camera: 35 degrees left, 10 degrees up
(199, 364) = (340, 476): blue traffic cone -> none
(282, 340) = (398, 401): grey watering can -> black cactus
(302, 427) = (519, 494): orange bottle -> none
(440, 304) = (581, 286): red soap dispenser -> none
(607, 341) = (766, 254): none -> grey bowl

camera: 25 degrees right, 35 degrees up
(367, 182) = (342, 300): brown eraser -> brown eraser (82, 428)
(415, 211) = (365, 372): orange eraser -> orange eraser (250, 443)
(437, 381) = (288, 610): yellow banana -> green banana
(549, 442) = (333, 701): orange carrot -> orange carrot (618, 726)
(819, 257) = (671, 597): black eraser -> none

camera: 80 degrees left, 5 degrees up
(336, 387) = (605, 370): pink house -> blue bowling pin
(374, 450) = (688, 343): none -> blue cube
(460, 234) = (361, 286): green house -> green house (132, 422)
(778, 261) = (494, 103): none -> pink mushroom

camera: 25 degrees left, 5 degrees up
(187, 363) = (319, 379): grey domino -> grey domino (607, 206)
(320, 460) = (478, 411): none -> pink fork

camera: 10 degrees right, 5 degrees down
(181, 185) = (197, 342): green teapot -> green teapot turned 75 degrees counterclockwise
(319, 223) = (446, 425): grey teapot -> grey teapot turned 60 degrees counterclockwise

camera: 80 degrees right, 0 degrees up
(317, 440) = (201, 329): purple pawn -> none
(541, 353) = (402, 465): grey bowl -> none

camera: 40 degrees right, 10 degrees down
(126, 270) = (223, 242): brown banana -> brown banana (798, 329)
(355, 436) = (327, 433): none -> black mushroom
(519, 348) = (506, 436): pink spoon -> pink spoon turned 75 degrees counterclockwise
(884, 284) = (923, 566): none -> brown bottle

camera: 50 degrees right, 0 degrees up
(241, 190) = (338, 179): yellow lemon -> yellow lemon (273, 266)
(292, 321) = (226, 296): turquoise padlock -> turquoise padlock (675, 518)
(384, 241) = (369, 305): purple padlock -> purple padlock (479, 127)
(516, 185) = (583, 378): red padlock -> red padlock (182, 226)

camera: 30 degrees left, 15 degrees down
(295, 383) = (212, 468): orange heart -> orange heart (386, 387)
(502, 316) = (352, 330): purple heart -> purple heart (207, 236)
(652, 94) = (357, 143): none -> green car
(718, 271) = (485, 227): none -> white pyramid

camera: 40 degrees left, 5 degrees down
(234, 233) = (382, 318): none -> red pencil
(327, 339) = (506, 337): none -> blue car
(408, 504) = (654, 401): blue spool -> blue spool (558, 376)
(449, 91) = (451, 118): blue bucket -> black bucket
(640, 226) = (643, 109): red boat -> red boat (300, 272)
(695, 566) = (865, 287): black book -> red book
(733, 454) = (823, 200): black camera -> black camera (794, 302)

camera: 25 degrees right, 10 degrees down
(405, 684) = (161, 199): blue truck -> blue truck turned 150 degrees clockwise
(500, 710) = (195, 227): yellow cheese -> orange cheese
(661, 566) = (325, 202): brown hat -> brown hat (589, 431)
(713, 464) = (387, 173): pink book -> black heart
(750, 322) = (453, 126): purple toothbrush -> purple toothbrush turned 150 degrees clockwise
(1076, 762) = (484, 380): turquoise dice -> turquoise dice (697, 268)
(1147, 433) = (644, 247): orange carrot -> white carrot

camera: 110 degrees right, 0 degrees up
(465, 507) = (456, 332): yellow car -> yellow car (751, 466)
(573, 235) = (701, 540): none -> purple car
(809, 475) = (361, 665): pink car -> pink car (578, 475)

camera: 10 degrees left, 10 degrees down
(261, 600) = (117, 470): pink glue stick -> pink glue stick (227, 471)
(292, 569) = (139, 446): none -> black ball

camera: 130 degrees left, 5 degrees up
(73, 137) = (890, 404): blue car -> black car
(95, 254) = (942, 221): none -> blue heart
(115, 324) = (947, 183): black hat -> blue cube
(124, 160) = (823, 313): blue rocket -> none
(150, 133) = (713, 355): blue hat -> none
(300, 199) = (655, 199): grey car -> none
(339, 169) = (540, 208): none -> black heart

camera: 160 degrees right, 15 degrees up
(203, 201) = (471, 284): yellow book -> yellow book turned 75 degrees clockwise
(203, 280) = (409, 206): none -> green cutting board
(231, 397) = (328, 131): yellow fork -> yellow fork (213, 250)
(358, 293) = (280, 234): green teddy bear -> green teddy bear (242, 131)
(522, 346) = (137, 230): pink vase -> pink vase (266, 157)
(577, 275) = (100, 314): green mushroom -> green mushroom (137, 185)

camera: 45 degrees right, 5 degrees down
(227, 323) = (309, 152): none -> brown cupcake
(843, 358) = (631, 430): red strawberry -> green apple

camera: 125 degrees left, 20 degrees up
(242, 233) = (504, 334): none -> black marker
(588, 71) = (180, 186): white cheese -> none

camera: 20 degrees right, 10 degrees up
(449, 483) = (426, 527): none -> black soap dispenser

——————————

All of the records above are to be returned exactly as they stand.

◆ **COMPLETED TASK**:
camera: 35 degrees left, 10 degrees up
(199, 364) = (340, 476): blue traffic cone -> none
(282, 340) = (398, 401): grey watering can -> black cactus
(302, 427) = (519, 494): orange bottle -> none
(440, 304) = (581, 286): red soap dispenser -> none
(607, 341) = (766, 254): none -> grey bowl

camera: 25 degrees right, 35 degrees up
(367, 182) = (342, 300): brown eraser -> brown eraser (82, 428)
(415, 211) = (365, 372): orange eraser -> orange eraser (250, 443)
(437, 381) = (288, 610): yellow banana -> green banana
(549, 442) = (333, 701): orange carrot -> orange carrot (618, 726)
(819, 257) = (671, 597): black eraser -> none

camera: 80 degrees left, 5 degrees up
(336, 387) = (605, 370): pink house -> blue bowling pin
(374, 450) = (688, 343): none -> blue cube
(460, 234) = (361, 286): green house -> green house (132, 422)
(778, 261) = (494, 103): none -> pink mushroom

camera: 25 degrees left, 5 degrees up
(187, 363) = (319, 379): grey domino -> grey domino (607, 206)
(320, 460) = (478, 411): none -> pink fork

camera: 10 degrees right, 5 degrees down
(181, 185) = (197, 342): green teapot -> green teapot turned 75 degrees counterclockwise
(319, 223) = (446, 425): grey teapot -> grey teapot turned 60 degrees counterclockwise

camera: 80 degrees right, 0 degrees up
(317, 440) = (201, 329): purple pawn -> none
(541, 353) = (402, 465): grey bowl -> none

camera: 40 degrees right, 10 degrees down
(126, 270) = (223, 242): brown banana -> brown banana (798, 329)
(355, 436) = (327, 433): none -> black mushroom
(519, 348) = (506, 436): pink spoon -> pink spoon turned 75 degrees counterclockwise
(884, 284) = (923, 566): none -> brown bottle

camera: 50 degrees right, 0 degrees up
(241, 190) = (338, 179): yellow lemon -> yellow lemon (273, 266)
(292, 321) = (226, 296): turquoise padlock -> turquoise padlock (675, 518)
(384, 241) = (369, 305): purple padlock -> purple padlock (479, 127)
(516, 185) = (583, 378): red padlock -> red padlock (182, 226)

camera: 30 degrees left, 15 degrees down
(295, 383) = (212, 468): orange heart -> orange heart (386, 387)
(502, 316) = (352, 330): purple heart -> purple heart (207, 236)
(652, 94) = (357, 143): none -> green car
(718, 271) = (485, 227): none -> white pyramid

camera: 40 degrees left, 5 degrees down
(234, 233) = (382, 318): none -> red pencil
(327, 339) = (506, 337): none -> blue car
(408, 504) = (654, 401): blue spool -> blue spool (558, 376)
(449, 91) = (451, 118): blue bucket -> black bucket
(640, 226) = (643, 109): red boat -> red boat (300, 272)
(695, 566) = (865, 287): black book -> red book
(733, 454) = (823, 200): black camera -> black camera (794, 302)

camera: 25 degrees right, 10 degrees down
(405, 684) = (161, 199): blue truck -> blue truck turned 150 degrees clockwise
(500, 710) = (195, 227): yellow cheese -> orange cheese
(661, 566) = (325, 202): brown hat -> brown hat (589, 431)
(713, 464) = (387, 173): pink book -> black heart
(750, 322) = (453, 126): purple toothbrush -> purple toothbrush turned 150 degrees clockwise
(1076, 762) = (484, 380): turquoise dice -> turquoise dice (697, 268)
(1147, 433) = (644, 247): orange carrot -> white carrot

camera: 110 degrees right, 0 degrees up
(465, 507) = (456, 332): yellow car -> yellow car (751, 466)
(573, 235) = (701, 540): none -> purple car
(809, 475) = (361, 665): pink car -> pink car (578, 475)

camera: 10 degrees left, 10 degrees down
(261, 600) = (117, 470): pink glue stick -> pink glue stick (227, 471)
(292, 569) = (139, 446): none -> black ball

camera: 130 degrees left, 5 degrees up
(73, 137) = (890, 404): blue car -> black car
(95, 254) = (942, 221): none -> blue heart
(115, 324) = (947, 183): black hat -> blue cube
(124, 160) = (823, 313): blue rocket -> none
(150, 133) = (713, 355): blue hat -> none
(300, 199) = (655, 199): grey car -> none
(339, 169) = (540, 208): none -> black heart

camera: 160 degrees right, 15 degrees up
(203, 201) = (471, 284): yellow book -> yellow book turned 75 degrees clockwise
(203, 280) = (409, 206): none -> green cutting board
(231, 397) = (328, 131): yellow fork -> yellow fork (213, 250)
(358, 293) = (280, 234): green teddy bear -> green teddy bear (242, 131)
(522, 346) = (137, 230): pink vase -> pink vase (266, 157)
(577, 275) = (100, 314): green mushroom -> green mushroom (137, 185)

camera: 45 degrees right, 5 degrees down
(227, 323) = (309, 152): none -> brown cupcake
(843, 358) = (631, 430): red strawberry -> green apple

camera: 125 degrees left, 20 degrees up
(242, 233) = (504, 334): none -> black marker
(588, 71) = (180, 186): white cheese -> none

camera: 20 degrees right, 10 degrees up
(449, 483) = (426, 527): none -> black soap dispenser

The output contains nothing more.